Return the records exactly as they stand, and keep the pictures out of the copy.

(GIVEN RECORDS)

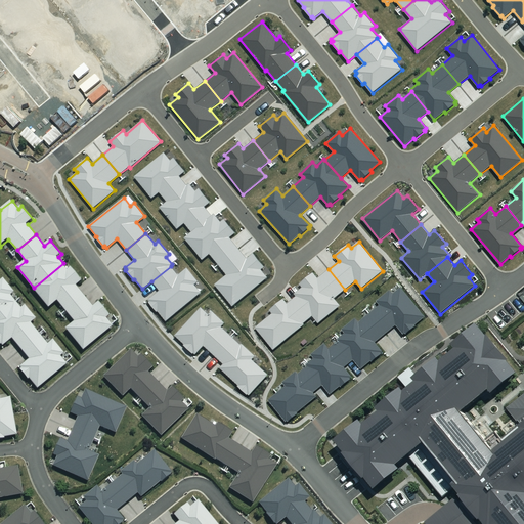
[(69,270),(63,263),(34,288),(50,308),(59,301),(68,311),(86,296),(78,286),(83,280),(72,267),(69,270)]
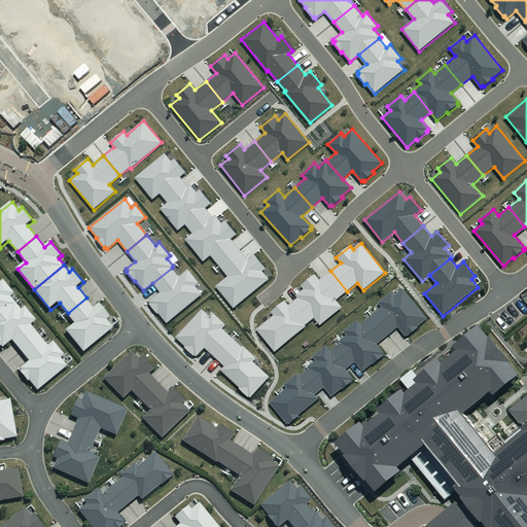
[(179,277),(172,268),(152,283),(160,292),(149,302),(150,303),(149,304),(157,314),(159,313),(167,323),(202,294),(196,286),(199,283),(187,270),(179,277)]
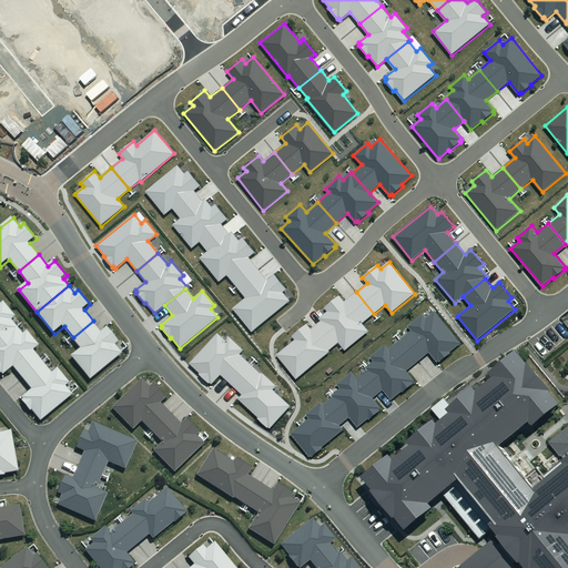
[(318,318),(321,321),(338,343),(345,351),(369,332),(363,324),(374,314),(356,292),(345,302),(340,295),(325,307),(327,312),(318,318)]
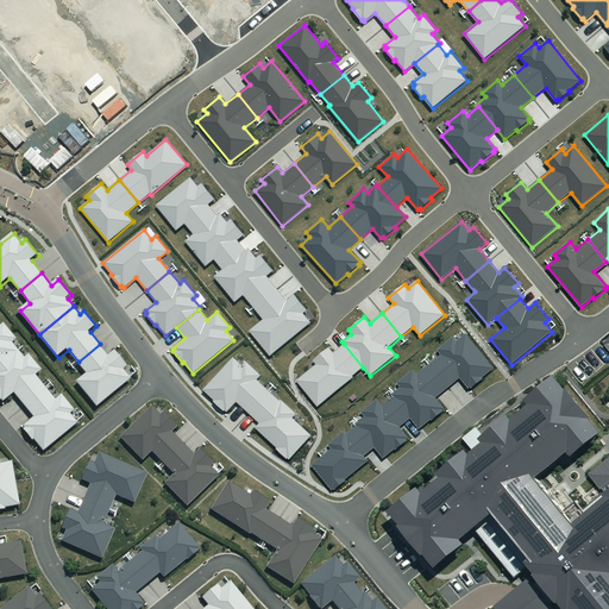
[(0,368),(20,351),(14,343),(19,339),(6,324),(0,328),(0,368)]
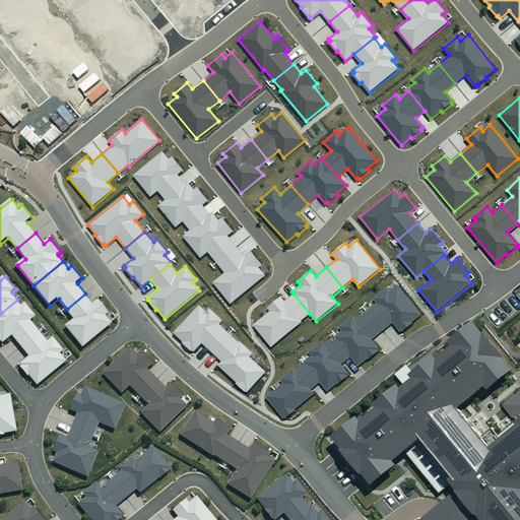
[(367,312),(383,331),(393,323),(400,332),(402,330),(403,331),(413,324),(411,322),(421,314),(398,285),(391,291),(388,287),(374,299),(377,303),(367,312)]
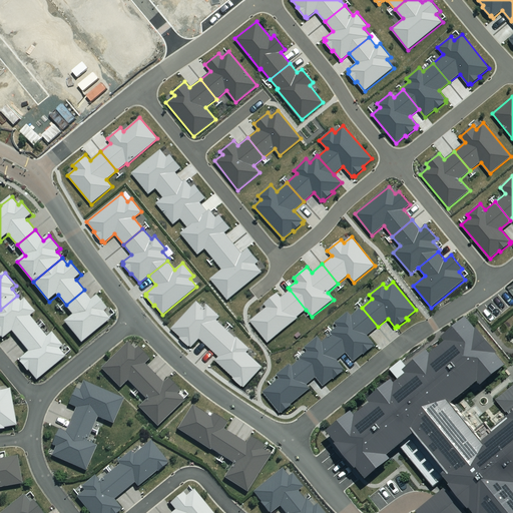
[(92,301),(84,290),(66,305),(75,315),(66,322),(83,343),(112,320),(105,312),(109,309),(98,296),(92,301)]
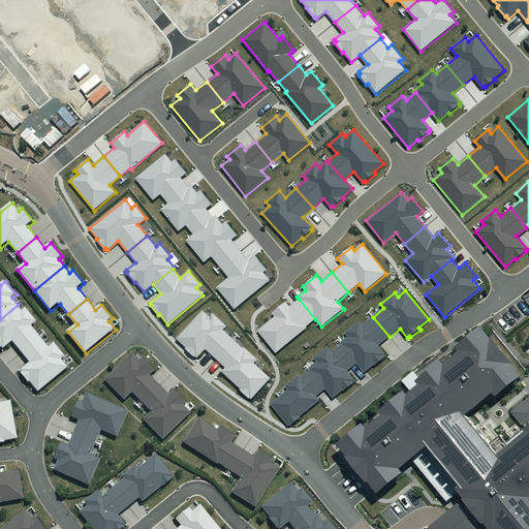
[(275,316),(257,331),(276,353),(308,328),(307,327),(315,319),(299,299),(289,306),(286,302),(272,313),(275,316)]
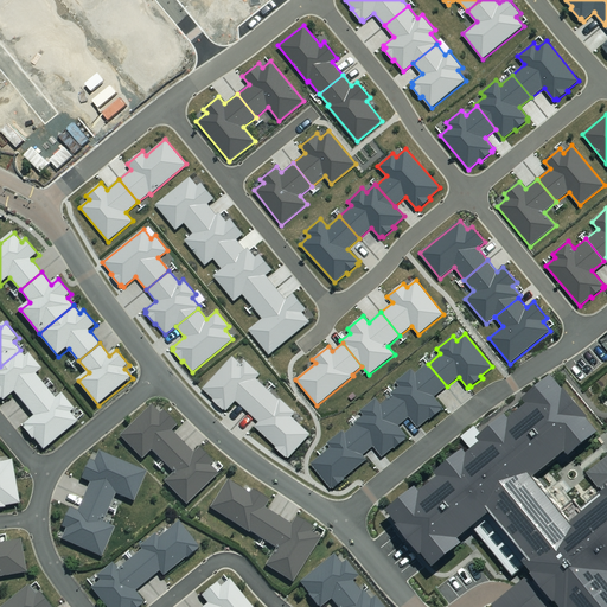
[(16,393),(25,404),(48,387),(38,375),(44,370),(31,355),(27,358),(20,350),(0,366),(0,397),(2,401),(4,400),(5,402),(16,393)]
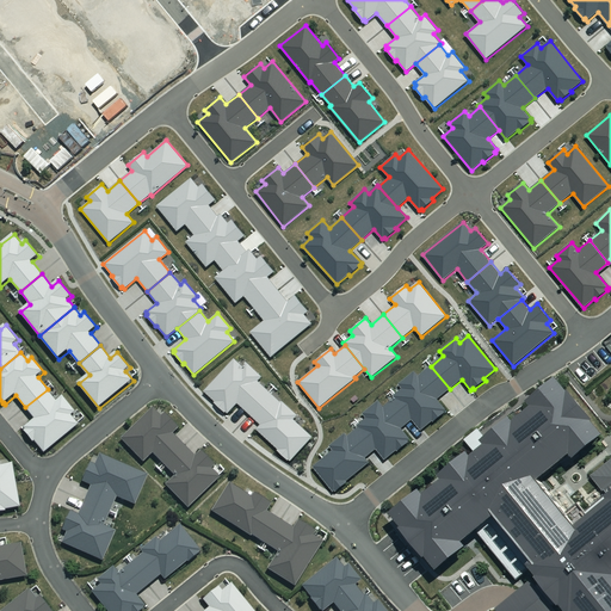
[(238,403),(250,414),(270,393),(258,381),(263,377),(247,363),(244,366),(235,359),(204,392),(215,402),(215,403),(224,413),(226,412),(228,414),(238,403)]
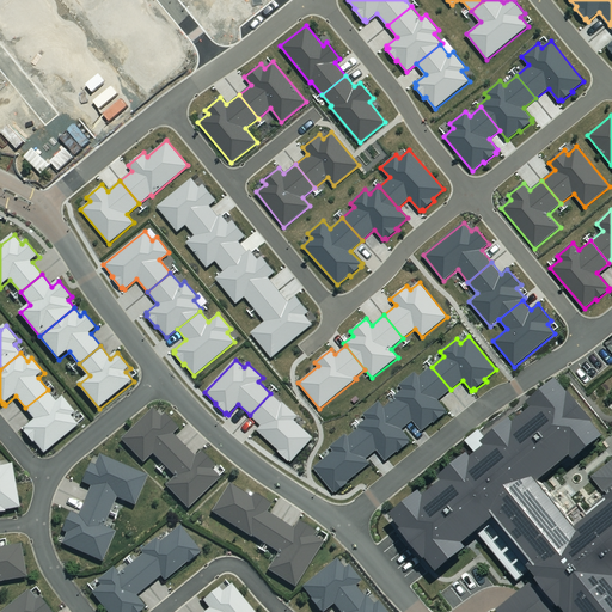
[(396,398),(414,421),(422,432),(434,422),(434,423),(446,414),(445,412),(447,410),(439,401),(451,390),(432,367),(420,377),(416,373),(401,385),(403,389),(395,397),(396,398)]
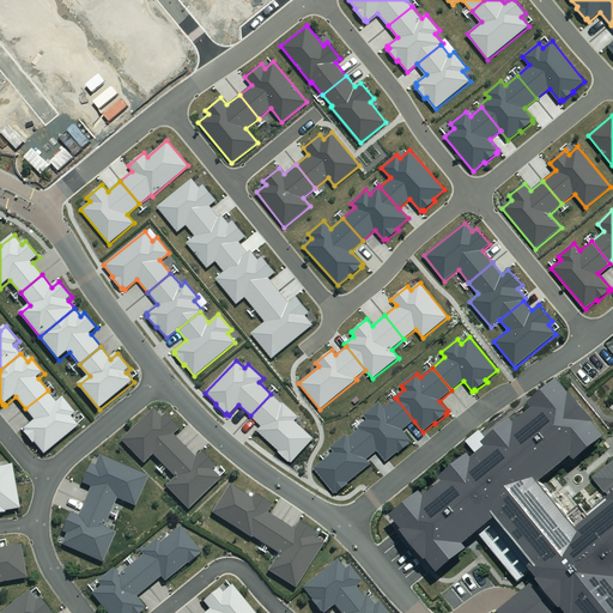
[(612,612),(612,461),(593,478),(608,497),(588,514),(581,507),(569,516),(542,483),(575,456),(578,461),(608,436),(598,423),(600,422),(574,390),(572,392),(560,378),(532,402),(535,407),(517,423),(514,419),(487,439),(480,430),(466,442),(478,455),(474,457),(471,454),(442,478),(445,481),(426,497),(423,492),(394,516),(405,529),(404,532),(428,562),(429,559),(441,574),(469,548),(467,545),(480,534),(520,582),(534,570),(541,580),(540,581),(544,586),(539,589),(533,582),(498,612),(558,612),(556,608),(559,606),(563,610),(564,608),(568,612),(612,612)]
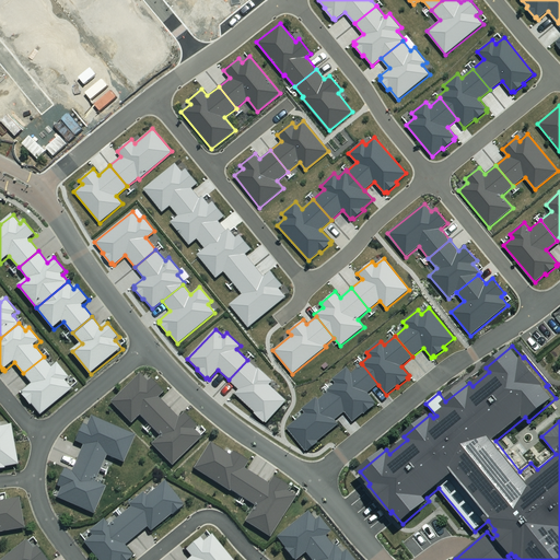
[(43,416),(74,391),(67,382),(71,378),(59,363),(54,369),(44,357),(23,373),(33,385),(23,393),(24,395),(23,396),(32,406),(34,405),(43,416)]
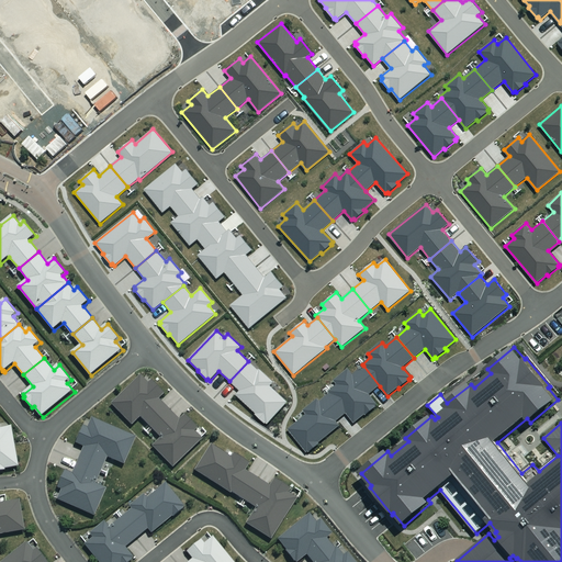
[(255,414),(265,424),(266,423),(267,424),(288,403),(270,386),(273,382),(260,370),(259,371),(248,361),(229,381),(239,391),(236,395),(256,414),(255,414)]
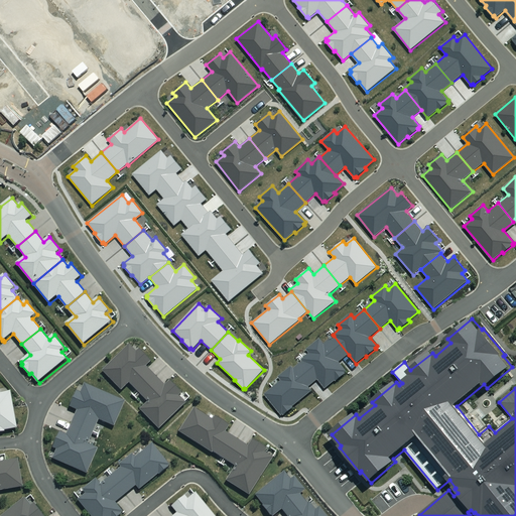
[(302,361),(317,379),(326,388),(336,380),(337,381),(346,373),(345,372),(347,371),(340,362),(349,355),(334,336),(325,344),(320,339),(306,350),(309,353),(301,360),(302,361)]
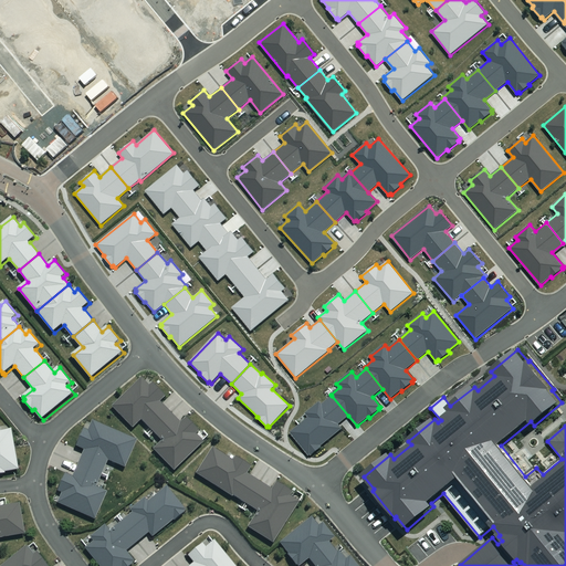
[(150,431),(170,413),(159,402),(165,397),(152,384),(148,387),(140,379),(111,407),(132,429),(140,420),(150,431)]
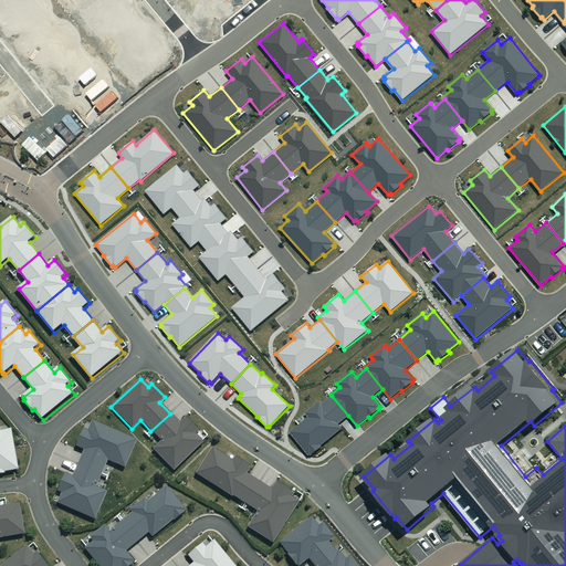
[(338,425),(348,416),(332,396),(322,404),(321,401),(305,413),(308,417),(290,432),(308,456),(311,454),(312,456),(322,447),(321,446),(343,429),(338,425)]
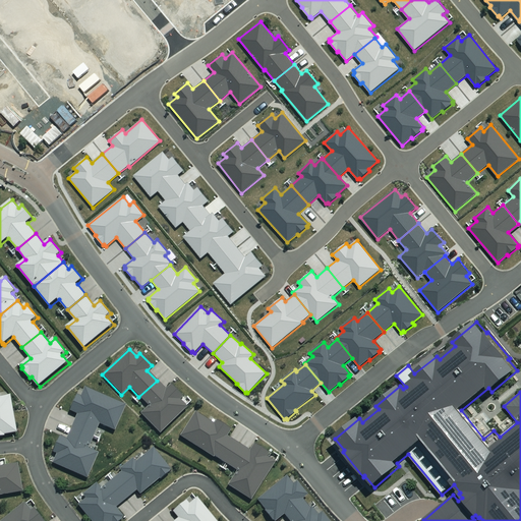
[(149,406),(140,414),(160,433),(187,407),(180,400),(182,398),(170,385),(166,390),(157,381),(138,397),(149,406)]
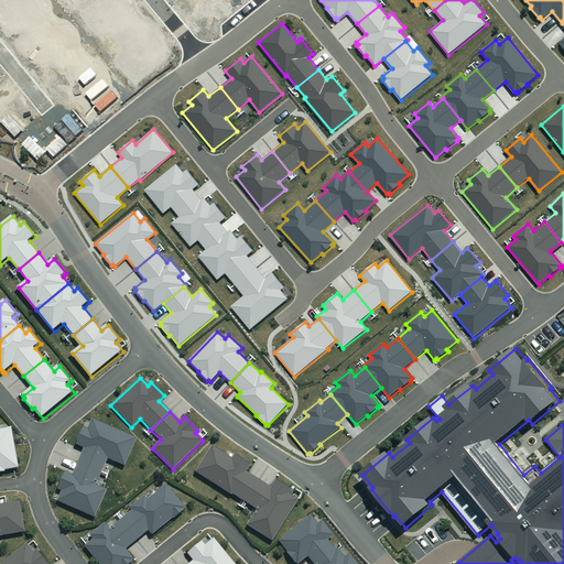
[(77,463),(100,474),(107,459),(123,467),(136,440),(91,421),(87,430),(83,427),(75,445),(83,449),(77,463)]
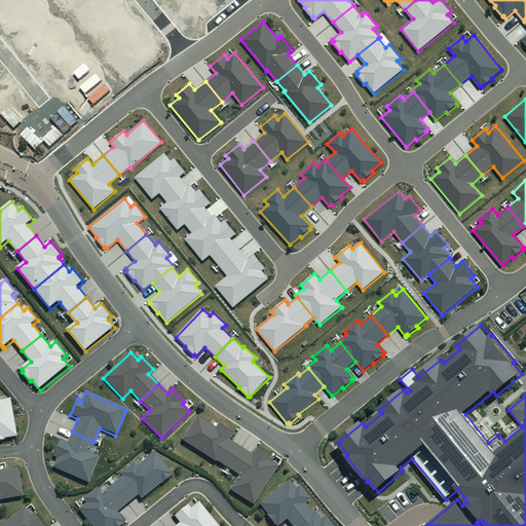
[(0,442),(7,441),(6,440),(20,438),(12,400),(2,402),(1,397),(0,397),(0,442)]
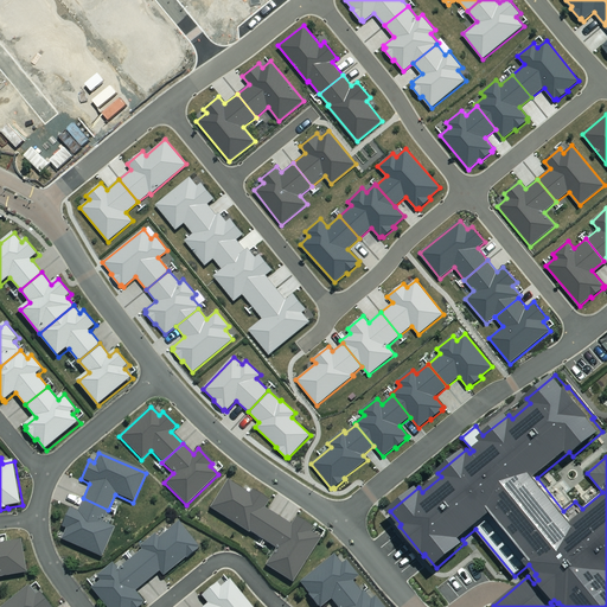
[(262,541),(278,518),(264,509),(269,502),(251,491),(249,496),(228,481),(210,509),(248,534),(249,532),(262,541)]
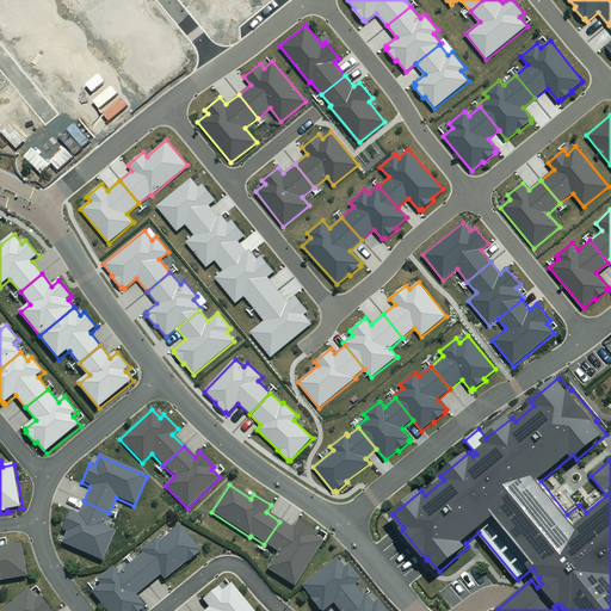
[(66,534),(61,544),(102,562),(115,532),(103,528),(109,513),(84,501),(76,516),(69,512),(61,531),(66,534)]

(End GIVEN RECORDS)

TASK ANSWER:
[(69,270),(63,263),(34,288),(50,308),(59,301),(68,311),(86,296),(78,286),(83,280),(72,267),(69,270)]
[(179,277),(172,268),(152,283),(160,292),(149,302),(150,303),(149,304),(157,314),(159,313),(167,323),(202,294),(196,286),(199,283),(187,270),(179,277)]
[(318,318),(321,321),(338,343),(345,351),(369,332),(363,324),(374,314),(356,292),(345,302),(340,295),(325,307),(327,312),(318,318)]
[(0,368),(20,351),(14,343),(19,339),(6,324),(0,328),(0,368)]
[(367,312),(383,331),(393,323),(400,332),(402,330),(403,331),(413,324),(411,322),(421,314),(398,285),(391,291),(388,287),(374,299),(377,303),(367,312)]
[(92,301),(84,290),(66,305),(75,315),(66,322),(83,343),(112,320),(105,312),(109,309),(98,296),(92,301)]
[(275,316),(257,331),(276,353),(308,328),(307,327),(315,319),(299,299),(289,306),(286,302),(272,313),(275,316)]
[(16,393),(25,404),(48,387),(38,375),(44,370),(31,355),(27,358),(20,350),(0,366),(0,397),(2,401),(4,400),(5,402),(16,393)]
[(238,403),(250,414),(270,393),(258,381),(263,377),(247,363),(244,366),(235,359),(204,392),(215,402),(215,403),(224,413),(226,412),(228,414),(238,403)]
[(396,398),(414,421),(422,432),(434,422),(434,423),(446,414),(445,412),(447,410),(439,401),(451,390),(432,367),(420,377),(416,373),(401,385),(403,389),(395,397),(396,398)]
[(612,612),(612,461),(593,478),(608,497),(588,514),(581,507),(569,516),(542,483),(575,456),(578,461),(608,436),(598,423),(600,422),(574,390),(572,392),(560,378),(532,402),(535,407),(517,423),(514,419),(487,439),(480,430),(466,442),(478,455),(474,457),(471,454),(442,478),(445,481),(426,497),(423,492),(394,516),(405,529),(404,532),(428,562),(429,559),(441,574),(469,548),(467,545),(480,534),(520,582),(534,570),(541,580),(540,581),(544,586),(539,589),(533,582),(498,612),(558,612),(556,608),(559,606),(563,610),(564,608),(568,612),(612,612)]
[(43,416),(74,391),(67,382),(71,378),(59,363),(54,369),(44,357),(23,373),(33,385),(23,393),(24,395),(23,396),(32,406),(34,405),(43,416)]
[(255,414),(265,424),(266,423),(267,424),(288,403),(270,386),(273,382),(260,370),(259,371),(248,361),(229,381),(239,391),(236,395),(256,414),(255,414)]
[(302,361),(317,379),(326,388),(336,380),(337,381),(346,373),(345,372),(347,371),(340,362),(349,355),(334,336),(325,344),(320,339),(306,350),(309,353),(301,360),(302,361)]
[(150,431),(170,413),(159,402),(165,397),(152,384),(148,387),(140,379),(111,407),(132,429),(140,420),(150,431)]
[(338,425),(348,416),(332,396),(322,404),(321,401),(305,413),(308,417),(290,432),(308,456),(311,454),(312,456),(322,447),(321,446),(343,429),(338,425)]
[(149,406),(140,414),(160,433),(187,407),(180,400),(182,398),(170,385),(166,390),(157,381),(138,397),(149,406)]
[(77,463),(100,474),(107,459),(123,467),(136,440),(91,421),(87,430),(83,427),(75,445),(83,449),(77,463)]
[(0,442),(7,441),(6,440),(20,438),(12,400),(2,402),(1,397),(0,397),(0,442)]
[(262,541),(278,518),(264,509),(269,502),(251,491),(249,496),(228,481),(210,509),(248,534),(249,532),(262,541)]
[(66,534),(61,544),(102,562),(115,532),(103,528),(109,513),(84,501),(76,516),(69,512),(61,531),(66,534)]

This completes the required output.